─── DATA ───

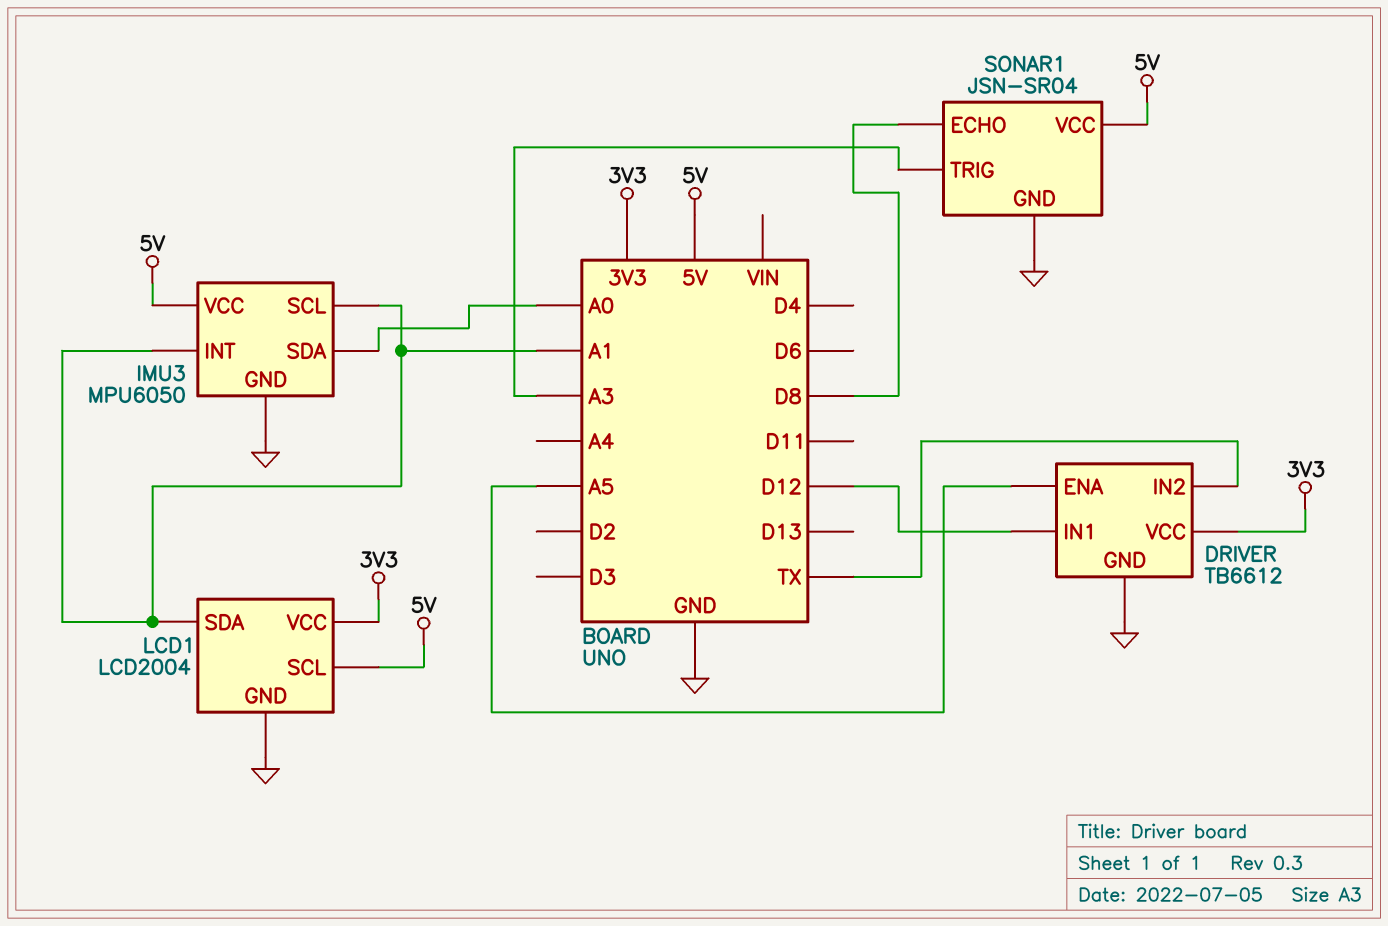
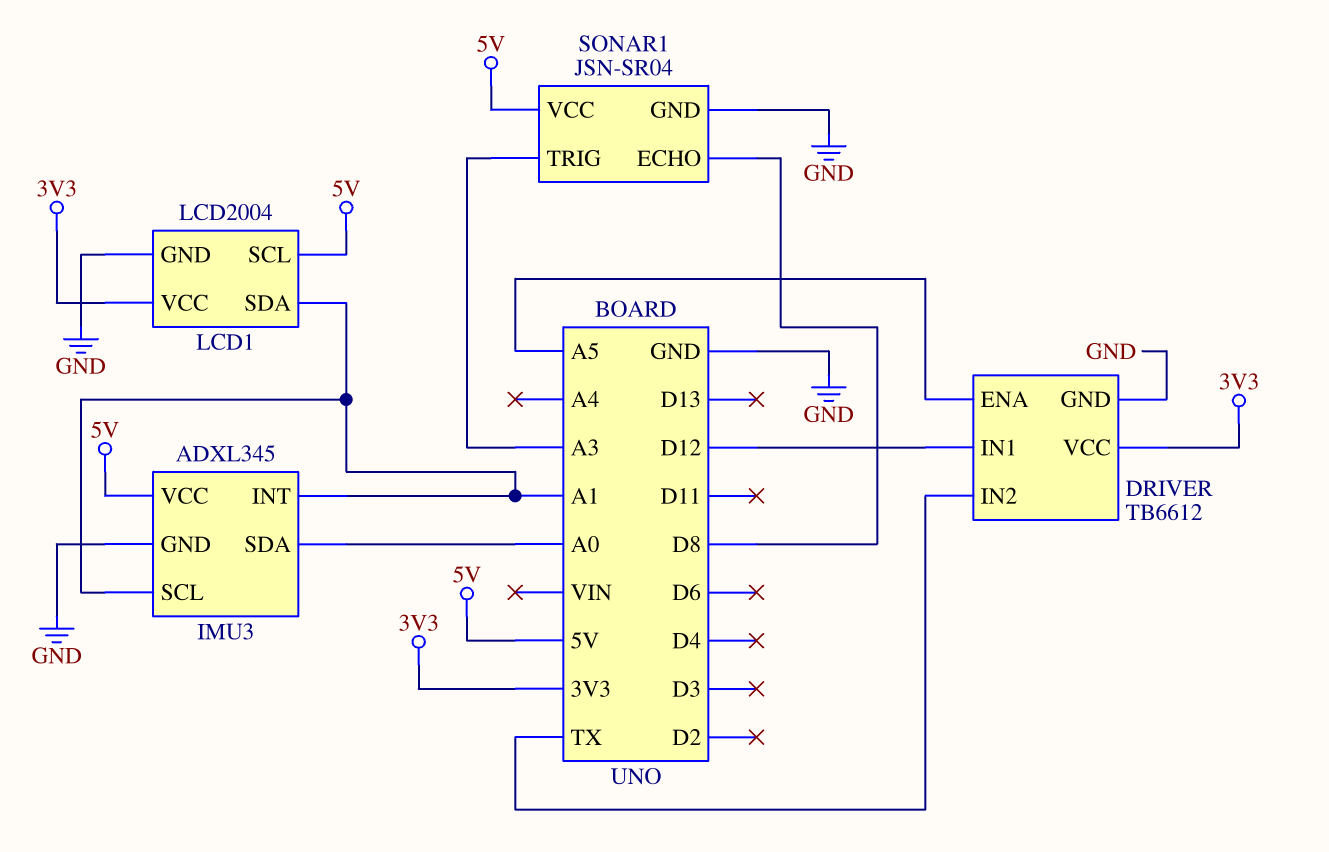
IMU3: MPU6050 -> ADXL345

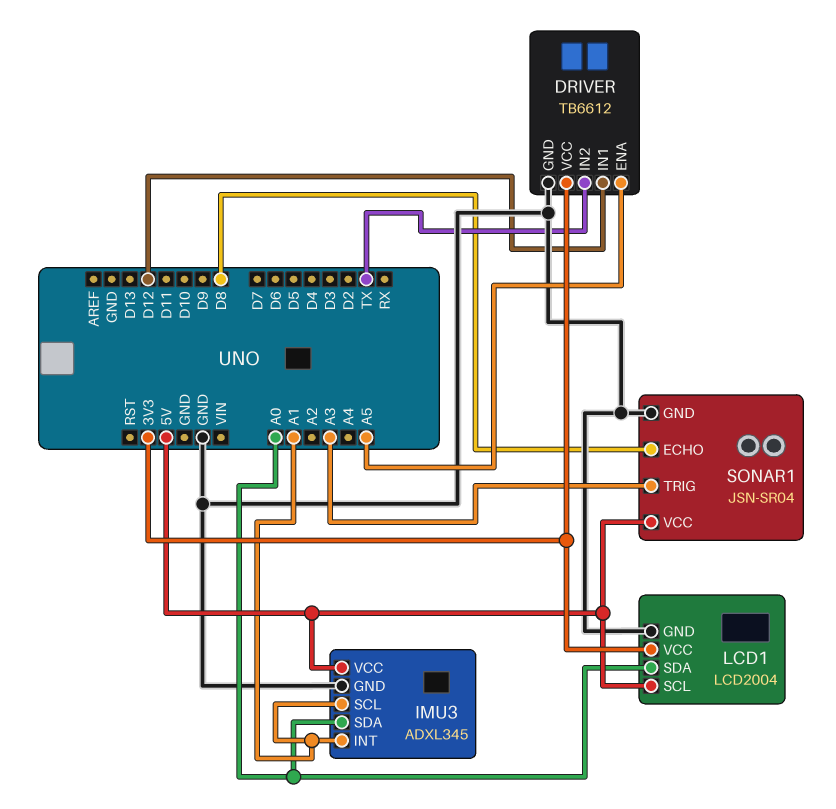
LCD1 pin SDA: A1 -> A0

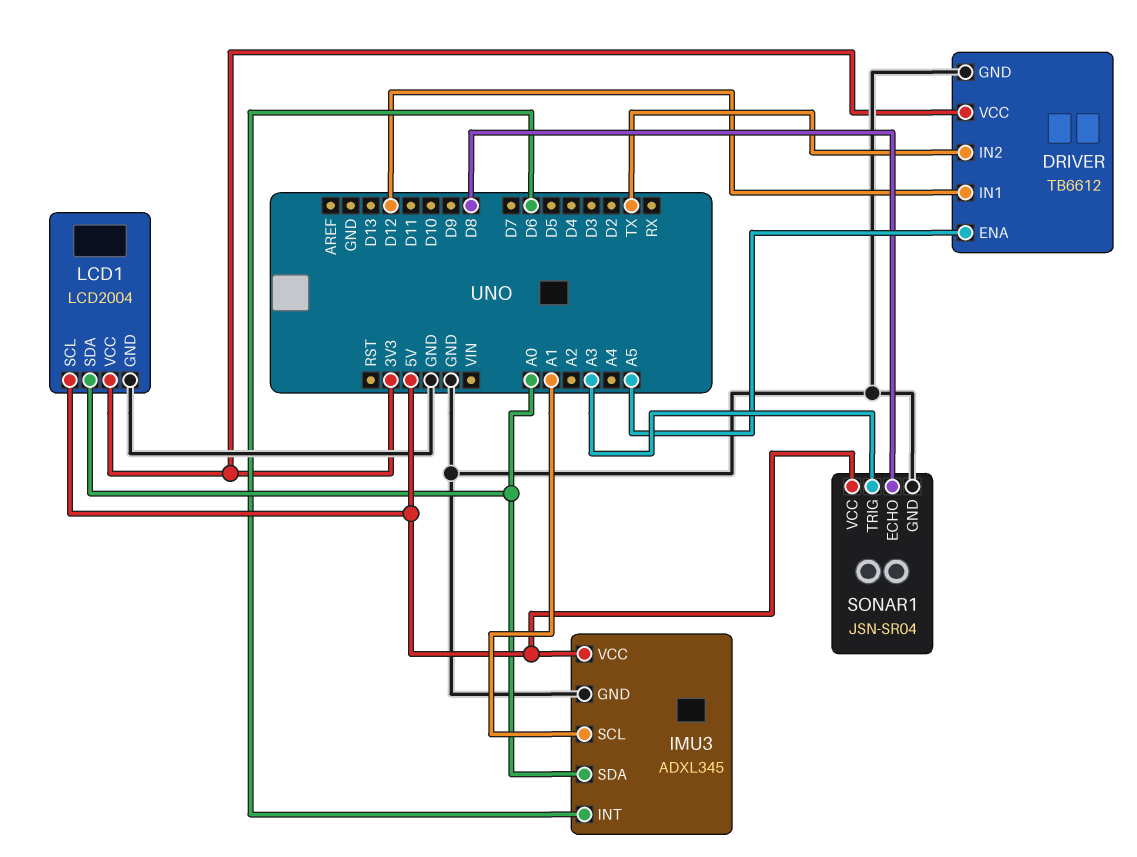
IMU3 pin INT: A1 -> D6

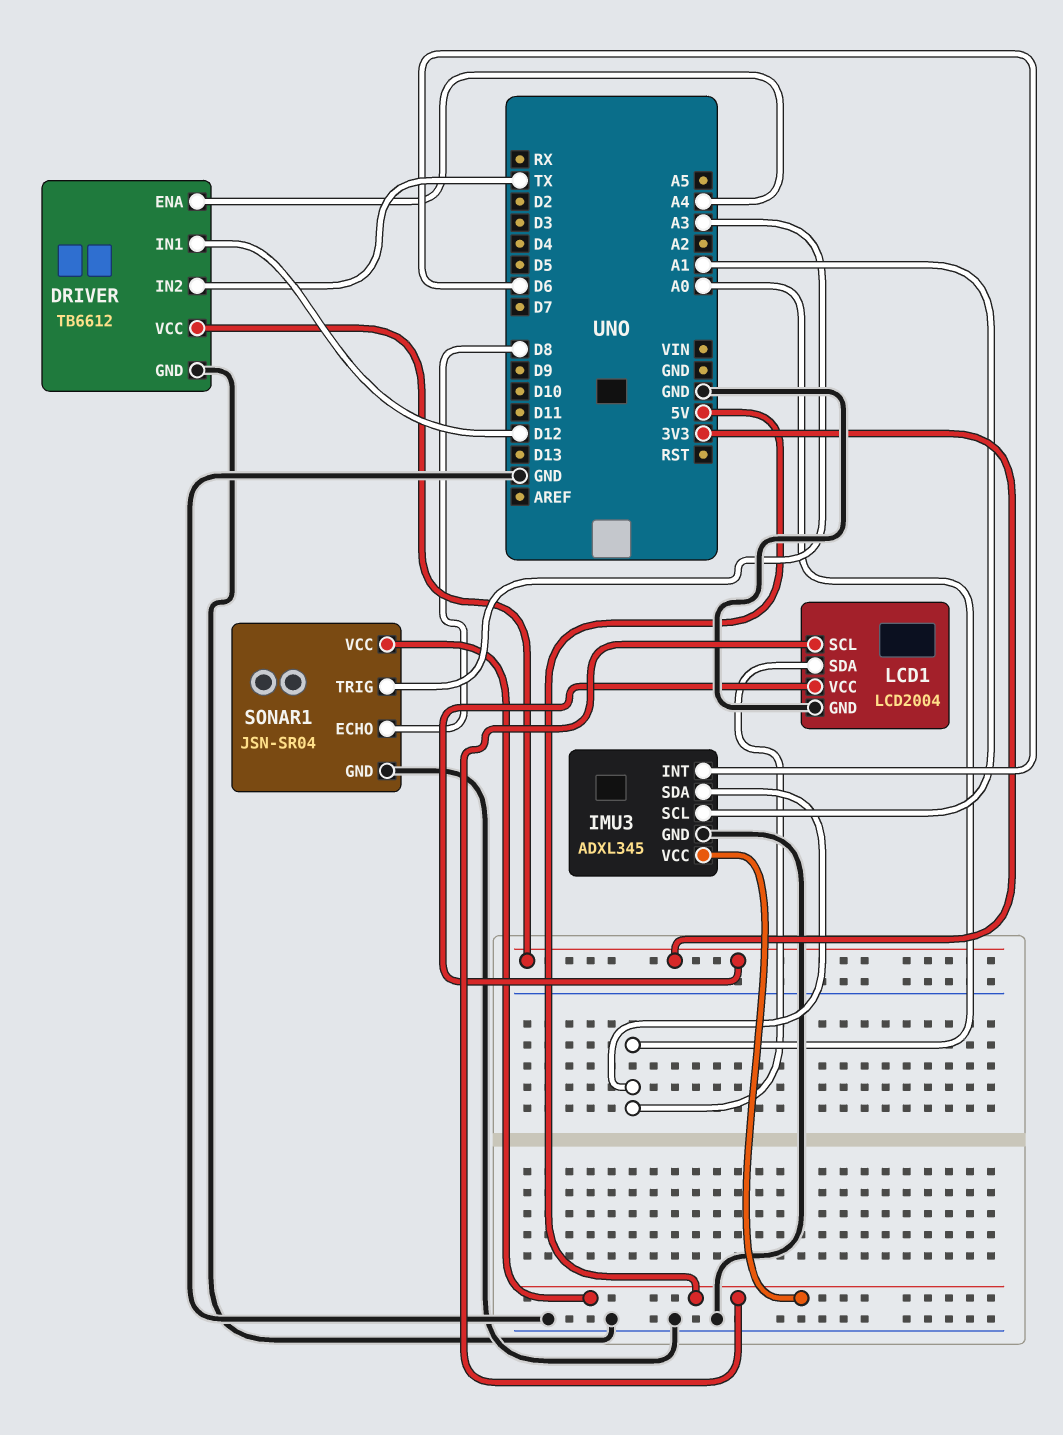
DRIVER pin ENA: A5 -> A4

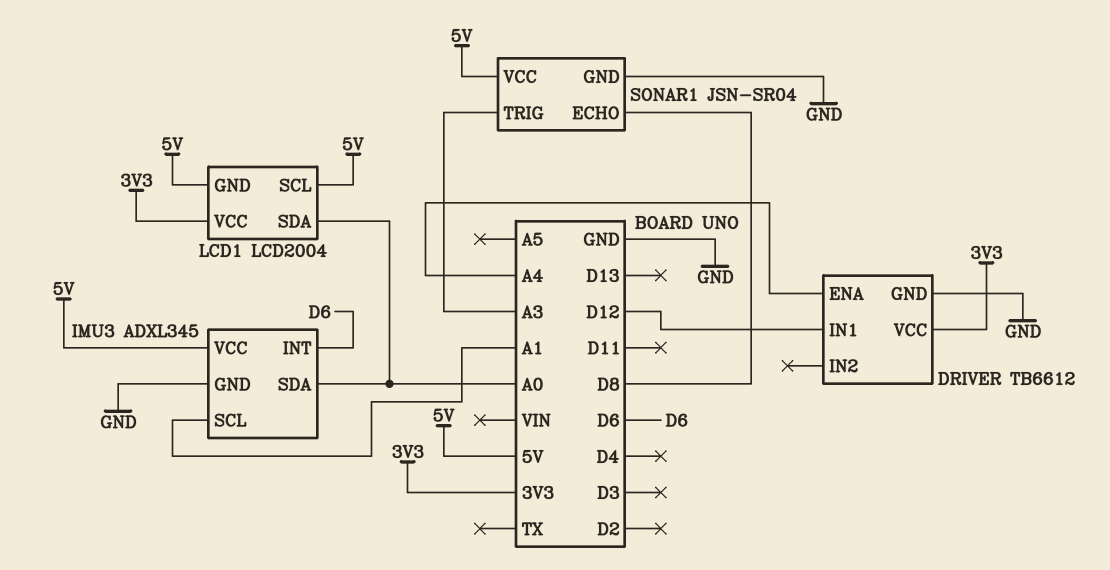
DRIVER pin IN2: TX -> none
LCD1 pin GND: GND -> 5V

───

● TASK:
The answer is the records above, repeated exactly, with no picture in it.

● COMPLETED EXERCISE:
IMU3: MPU6050 -> ADXL345

LCD1 pin SDA: A1 -> A0

IMU3 pin INT: A1 -> D6

DRIVER pin ENA: A5 -> A4

DRIVER pin IN2: TX -> none
LCD1 pin GND: GND -> 5V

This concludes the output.